- [YOUR ASSIGNMENT] Whenever the word "down" turns up in a line below, that line should be copied.

[Object transformation records]
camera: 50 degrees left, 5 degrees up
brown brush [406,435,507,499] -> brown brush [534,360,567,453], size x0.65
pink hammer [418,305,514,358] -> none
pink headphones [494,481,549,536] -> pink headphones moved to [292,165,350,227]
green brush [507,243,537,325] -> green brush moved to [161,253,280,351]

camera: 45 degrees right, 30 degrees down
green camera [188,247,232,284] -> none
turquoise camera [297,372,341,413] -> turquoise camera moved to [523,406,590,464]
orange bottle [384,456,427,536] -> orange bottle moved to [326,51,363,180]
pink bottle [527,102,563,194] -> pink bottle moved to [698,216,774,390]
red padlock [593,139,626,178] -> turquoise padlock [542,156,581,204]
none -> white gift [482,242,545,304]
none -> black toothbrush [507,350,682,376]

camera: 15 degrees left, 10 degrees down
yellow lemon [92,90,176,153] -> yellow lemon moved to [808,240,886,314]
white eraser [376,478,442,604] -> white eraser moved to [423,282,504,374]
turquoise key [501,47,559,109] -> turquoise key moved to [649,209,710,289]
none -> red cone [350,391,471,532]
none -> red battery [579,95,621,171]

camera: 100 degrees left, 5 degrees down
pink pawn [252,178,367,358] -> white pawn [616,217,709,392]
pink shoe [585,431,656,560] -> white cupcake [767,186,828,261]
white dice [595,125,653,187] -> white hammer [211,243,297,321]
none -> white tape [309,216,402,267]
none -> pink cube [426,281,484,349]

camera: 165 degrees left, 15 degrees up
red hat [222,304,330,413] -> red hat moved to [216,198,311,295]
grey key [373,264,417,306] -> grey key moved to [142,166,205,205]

- [WRITTEN REPLY]
camera: 45 degrees right, 30 degrees down
camera: 15 degrees left, 10 degrees down
camera: 100 degrees left, 5 degrees down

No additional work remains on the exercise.